### [Task details]
After locating the line with "purple hexagon: moved 1 px left, 6 px up", reproduce that line and every one following it exactly, up to the end of the entries.
══════════
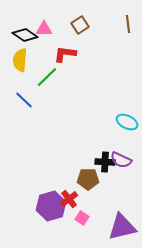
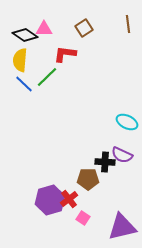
brown square: moved 4 px right, 3 px down
blue line: moved 16 px up
purple semicircle: moved 1 px right, 5 px up
purple hexagon: moved 1 px left, 6 px up
pink square: moved 1 px right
══════════
### [Response to this task]
purple hexagon: moved 1 px left, 6 px up
pink square: moved 1 px right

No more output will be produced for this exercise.